[Data records]
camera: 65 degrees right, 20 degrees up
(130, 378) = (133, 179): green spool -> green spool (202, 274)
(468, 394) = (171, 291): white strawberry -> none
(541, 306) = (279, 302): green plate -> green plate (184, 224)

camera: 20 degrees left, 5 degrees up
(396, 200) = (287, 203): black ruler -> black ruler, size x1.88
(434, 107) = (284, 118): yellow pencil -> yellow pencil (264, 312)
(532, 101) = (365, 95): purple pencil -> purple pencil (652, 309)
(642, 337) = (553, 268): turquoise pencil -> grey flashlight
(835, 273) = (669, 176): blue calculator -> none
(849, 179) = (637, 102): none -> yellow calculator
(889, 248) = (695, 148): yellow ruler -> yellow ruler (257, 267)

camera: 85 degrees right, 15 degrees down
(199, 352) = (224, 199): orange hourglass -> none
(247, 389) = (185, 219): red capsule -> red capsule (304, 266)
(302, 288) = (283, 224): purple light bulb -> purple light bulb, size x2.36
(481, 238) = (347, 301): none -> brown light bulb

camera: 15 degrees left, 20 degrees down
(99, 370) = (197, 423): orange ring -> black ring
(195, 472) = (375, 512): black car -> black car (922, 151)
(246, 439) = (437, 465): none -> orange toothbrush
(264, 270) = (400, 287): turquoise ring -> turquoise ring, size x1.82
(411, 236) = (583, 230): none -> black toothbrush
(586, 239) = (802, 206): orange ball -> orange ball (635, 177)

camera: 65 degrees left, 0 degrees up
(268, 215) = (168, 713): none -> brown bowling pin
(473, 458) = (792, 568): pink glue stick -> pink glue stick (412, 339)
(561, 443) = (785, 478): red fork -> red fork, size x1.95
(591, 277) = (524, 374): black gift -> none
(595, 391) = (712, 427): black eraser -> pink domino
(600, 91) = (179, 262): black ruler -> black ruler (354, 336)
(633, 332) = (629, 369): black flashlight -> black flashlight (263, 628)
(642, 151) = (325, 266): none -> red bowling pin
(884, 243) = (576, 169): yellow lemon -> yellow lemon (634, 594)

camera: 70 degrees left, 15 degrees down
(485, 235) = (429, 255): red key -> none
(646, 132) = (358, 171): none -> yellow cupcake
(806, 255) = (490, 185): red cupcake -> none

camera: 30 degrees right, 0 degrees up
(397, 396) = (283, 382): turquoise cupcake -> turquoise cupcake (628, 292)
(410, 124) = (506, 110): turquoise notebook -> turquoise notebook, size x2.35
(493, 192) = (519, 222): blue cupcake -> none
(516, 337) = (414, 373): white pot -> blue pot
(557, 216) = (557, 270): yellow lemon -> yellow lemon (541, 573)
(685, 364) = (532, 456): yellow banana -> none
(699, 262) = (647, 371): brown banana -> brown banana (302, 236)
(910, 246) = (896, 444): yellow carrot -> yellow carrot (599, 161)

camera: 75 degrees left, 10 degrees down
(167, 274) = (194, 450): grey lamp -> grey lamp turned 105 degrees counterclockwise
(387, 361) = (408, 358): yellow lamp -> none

• **Task statement**
If a line above holds the string "lemon", copy it out.

• **Your solution**
(884, 243) = (576, 169): yellow lemon -> yellow lemon (634, 594)
(557, 216) = (557, 270): yellow lemon -> yellow lemon (541, 573)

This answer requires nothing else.